What you return must be the full listing, word for word, with no images in it.
•••
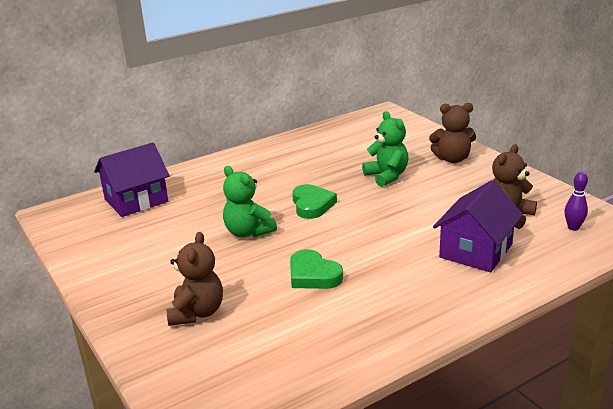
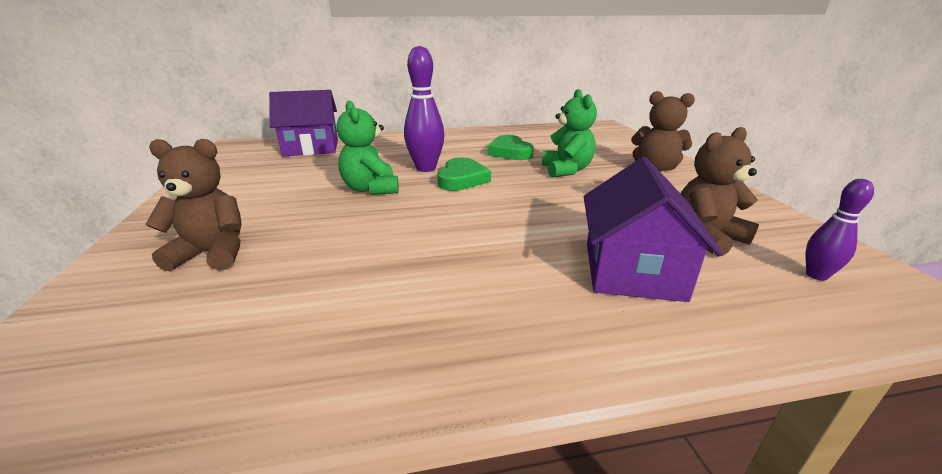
camera: 20 degrees right, 0 degrees up
(197, 313) = (212, 254): brown teddy bear -> brown teddy bear turned 120 degrees counterclockwise
(271, 200) = (426, 168): none -> purple bowling pin
(313, 275) = (387, 246): green heart -> green heart (509, 152)
(476, 251) = (632, 270): purple house -> purple house turned 45 degrees counterclockwise

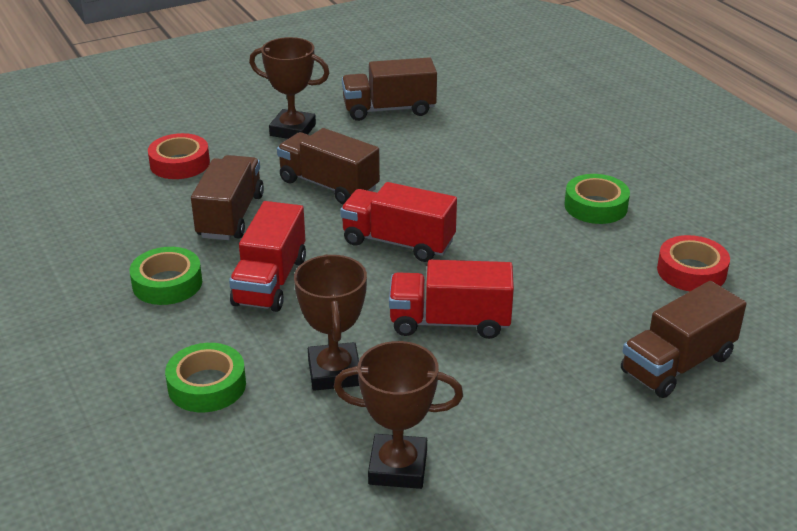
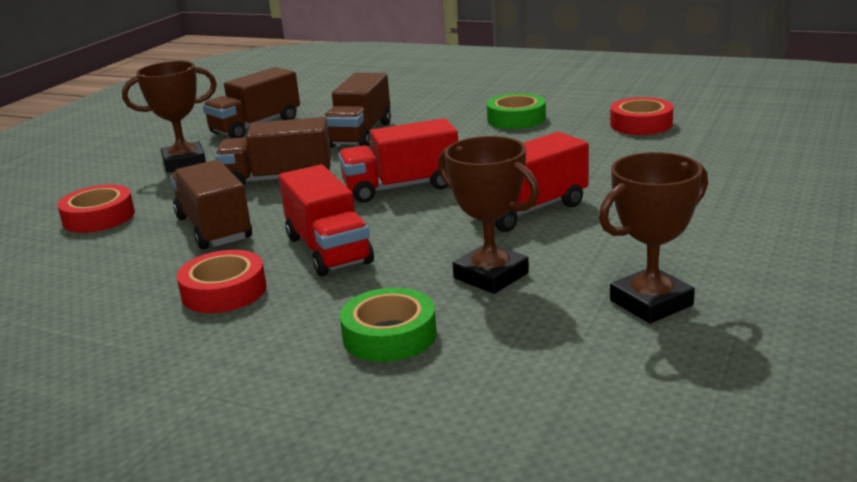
camera: 35 degrees left, 10 degrees down
(167, 283) = (224, 291): green tape -> red tape
(677, 364) = (723, 166): brown truck -> brown truck (360, 134)

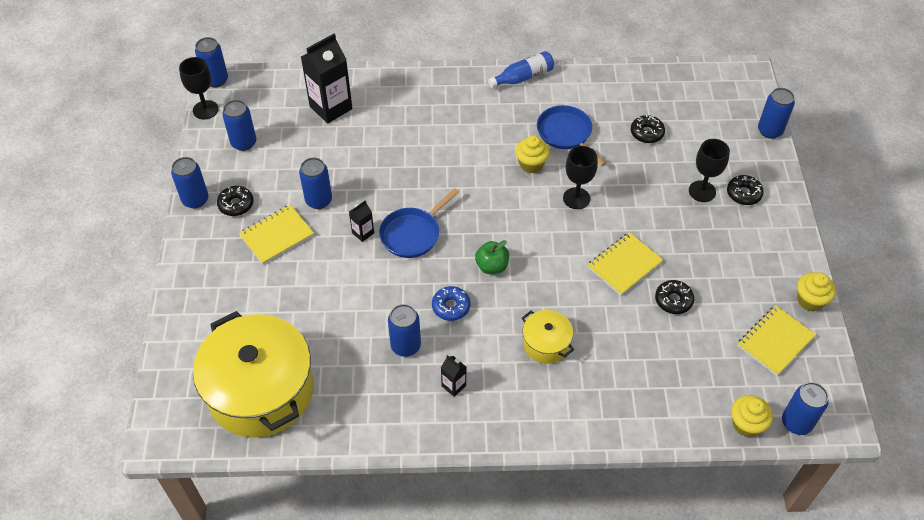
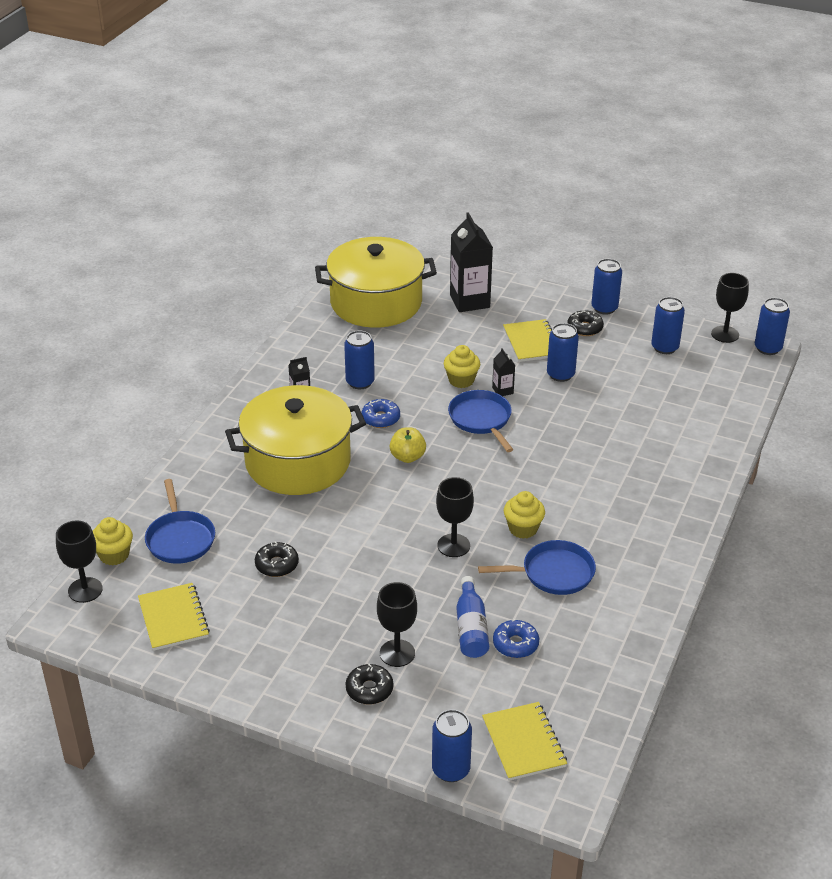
camera: 115 degrees right, 15 degrees down
(331, 107) = (688, 411): black carton -> black carton (469, 301)
(492, 266) = (407, 457): green apple -> yellow apple
(523, 77) = (667, 571): blue bottle -> blue bottle (471, 628)
(546, 343) = (298, 462): yellow pot -> yellow pot, size x2.19
(624, 265) = (344, 547): yellow notebook -> yellow notebook (523, 743)
(646, 133) = (515, 644): black donut -> blue donut
(694, 384) = (180, 539): none -> blue pan
(796, 422) = (85, 590): blue can -> black goblet
(810, 300) = (194, 672): yellow cupcake -> yellow cupcake (461, 380)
•••
Response area:
camera: 20 degrees right, 0 degrees up
(197, 313) = (212, 254): brown teddy bear -> brown teddy bear turned 120 degrees counterclockwise
(271, 200) = (426, 168): none -> purple bowling pin
(313, 275) = (387, 246): green heart -> green heart (509, 152)
(476, 251) = (632, 270): purple house -> purple house turned 45 degrees counterclockwise

camera: 35 degrees left, 10 degrees down
(167, 283) = (224, 291): green tape -> red tape
(677, 364) = (723, 166): brown truck -> brown truck (360, 134)

camera: 115 degrees right, 15 degrees down
(331, 107) = (688, 411): black carton -> black carton (469, 301)
(492, 266) = (407, 457): green apple -> yellow apple
(523, 77) = (667, 571): blue bottle -> blue bottle (471, 628)
(546, 343) = (298, 462): yellow pot -> yellow pot, size x2.19
(624, 265) = (344, 547): yellow notebook -> yellow notebook (523, 743)
(646, 133) = (515, 644): black donut -> blue donut
(694, 384) = (180, 539): none -> blue pan
(796, 422) = (85, 590): blue can -> black goblet
(810, 300) = (194, 672): yellow cupcake -> yellow cupcake (461, 380)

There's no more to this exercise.